TASK TO COMPLETE: Reproduce the data exactly and drop any pictures it holds.

[DATA SECTION Boundary: Start]

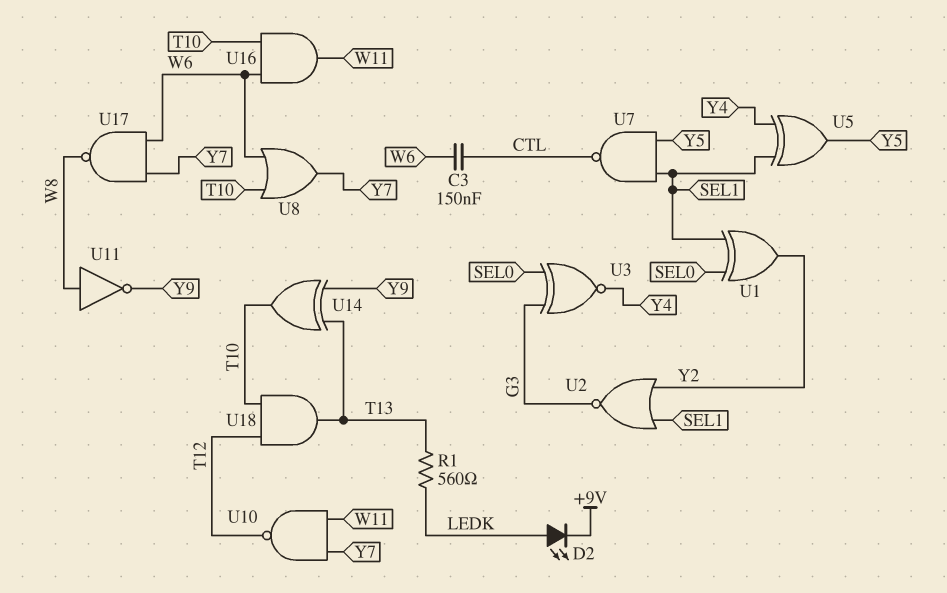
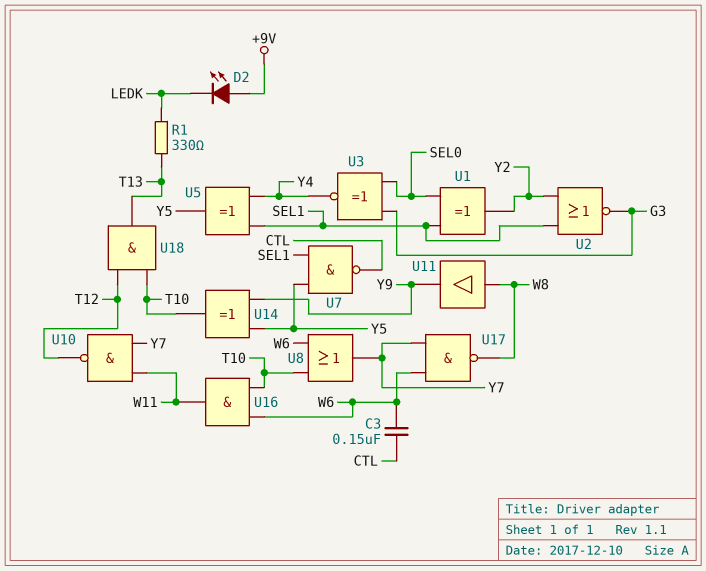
D2: LED (A LEDK, K +9V) -> LED (A +9V, K LEDK)
R1: 560 (LEDK, T13) -> 330 (LEDK, T13)
U11: NOT (in W8, out Y9) -> buffer (in W8, out Y9)
U14: XOR (in T13, in Y9, out T10) -> XOR (in Y5, in Y9, out T10)

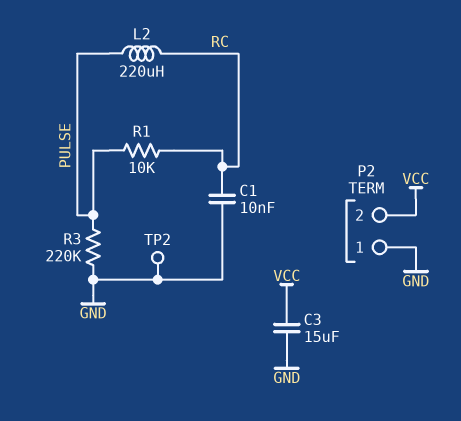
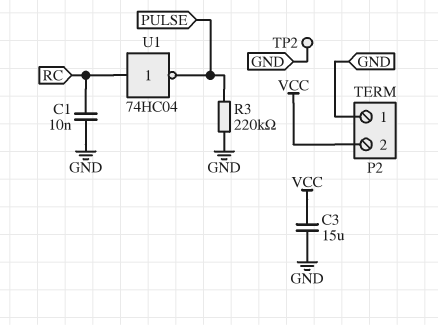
L2: 220uH (PULSE, RC) -> none
R1: 10k (PULSE, RC) -> none
U1: none -> NOT 74HC04 (in RC, out PULSE)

[DATA SECTION Boundary: End]

RESPONSE TO THIS TASK:
D2: LED (A LEDK, K +9V) -> LED (A +9V, K LEDK)
R1: 560 (LEDK, T13) -> 330 (LEDK, T13)
U11: NOT (in W8, out Y9) -> buffer (in W8, out Y9)
U14: XOR (in T13, in Y9, out T10) -> XOR (in Y5, in Y9, out T10)

L2: 220uH (PULSE, RC) -> none
R1: 10k (PULSE, RC) -> none
U1: none -> NOT 74HC04 (in RC, out PULSE)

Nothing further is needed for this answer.